● Prompt
When the word "turquoise" shows up in a line of the data below, copy that whole line.
::: Records for this task :::
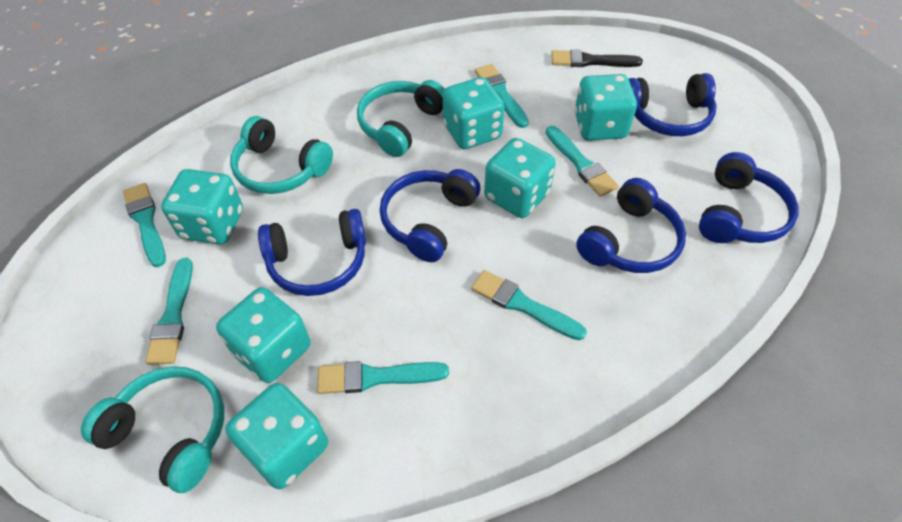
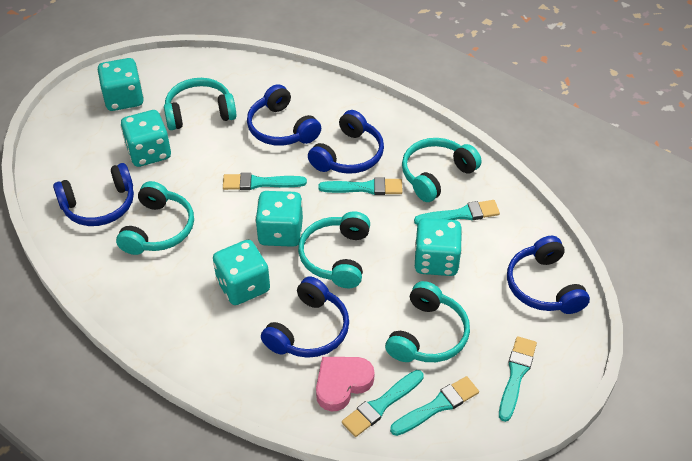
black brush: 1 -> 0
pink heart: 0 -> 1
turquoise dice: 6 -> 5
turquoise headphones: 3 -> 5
:::
::: Records for this task :::
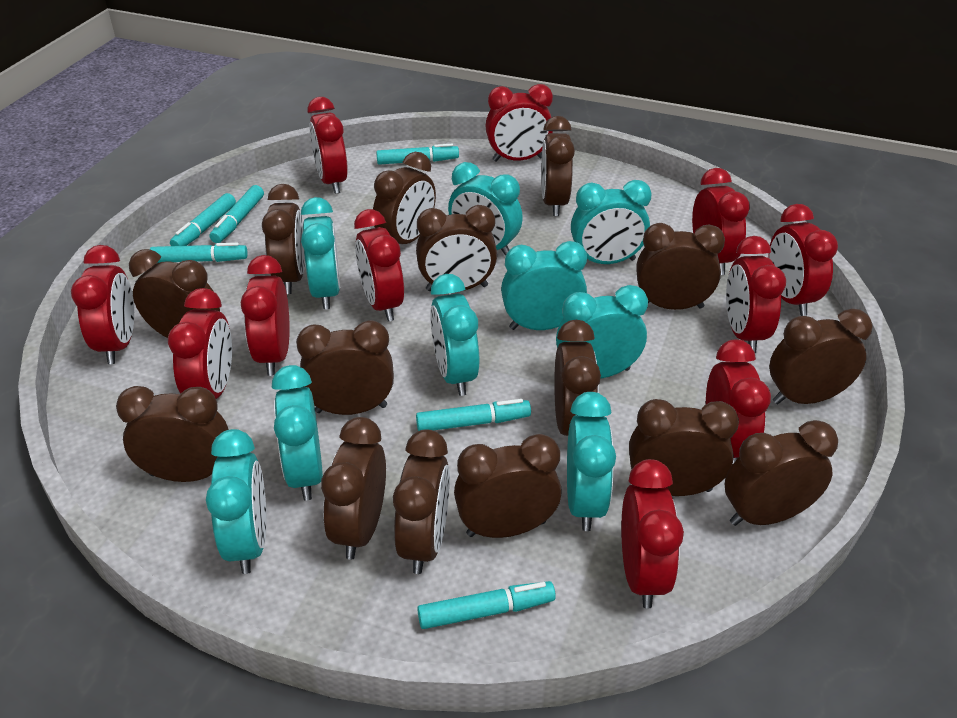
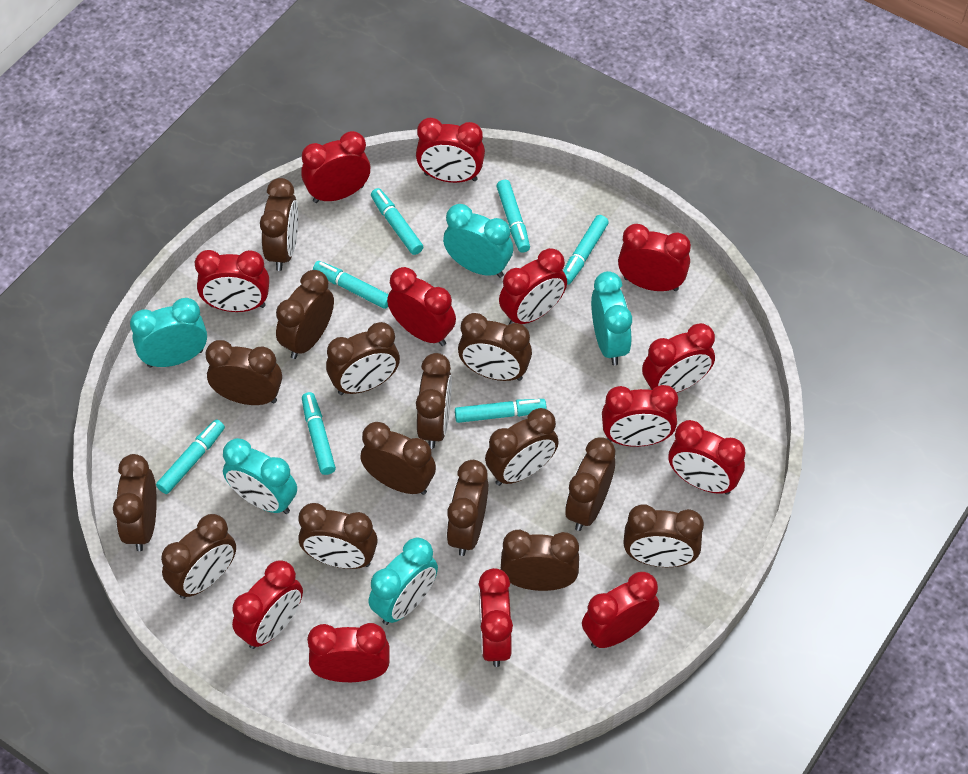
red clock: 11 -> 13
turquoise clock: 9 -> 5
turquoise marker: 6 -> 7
:::
● Answer box
turquoise dice: 6 -> 5
turquoise headphones: 3 -> 5
turquoise clock: 9 -> 5
turquoise marker: 6 -> 7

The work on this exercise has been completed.